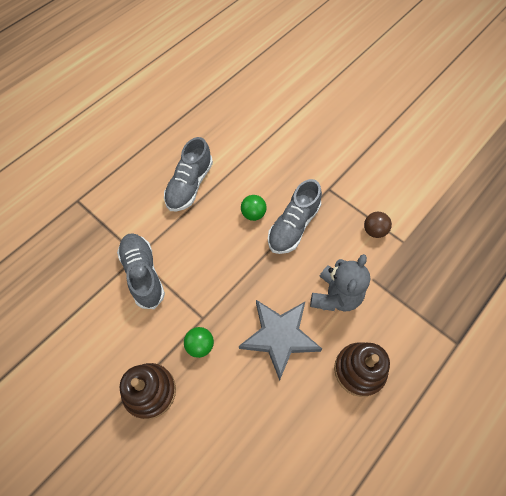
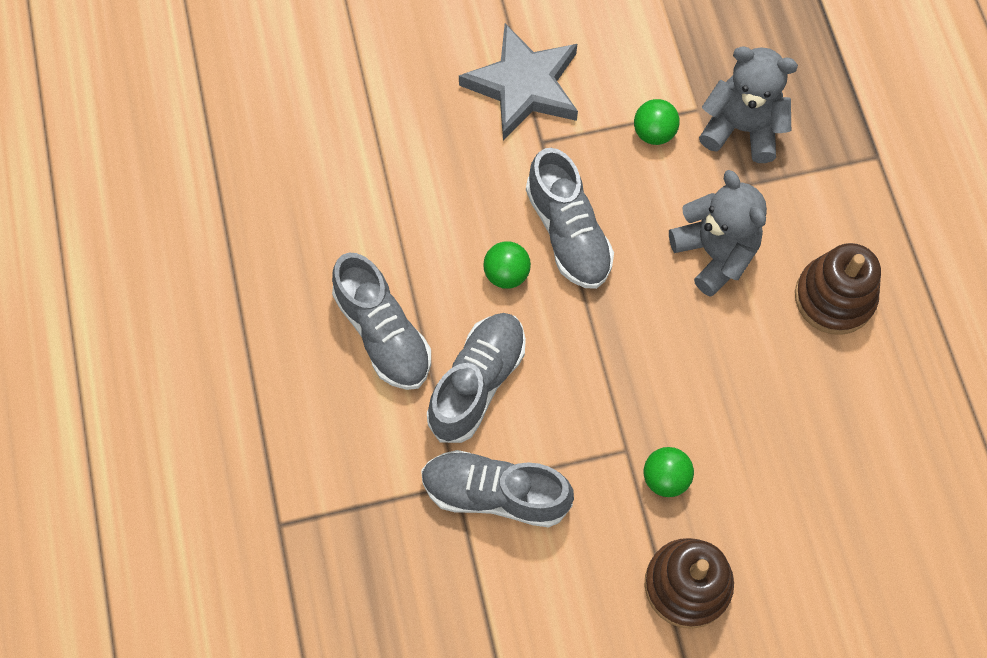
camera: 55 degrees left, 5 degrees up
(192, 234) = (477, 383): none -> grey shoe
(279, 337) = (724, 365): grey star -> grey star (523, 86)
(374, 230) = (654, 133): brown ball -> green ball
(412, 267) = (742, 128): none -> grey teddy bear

_Exercise_. Reproduce each line of the entries above from the one containing "(279, 337) = (724, 365): grey" through the last, exactly, and no other line.

_Answer_.
(279, 337) = (724, 365): grey star -> grey star (523, 86)
(374, 230) = (654, 133): brown ball -> green ball
(412, 267) = (742, 128): none -> grey teddy bear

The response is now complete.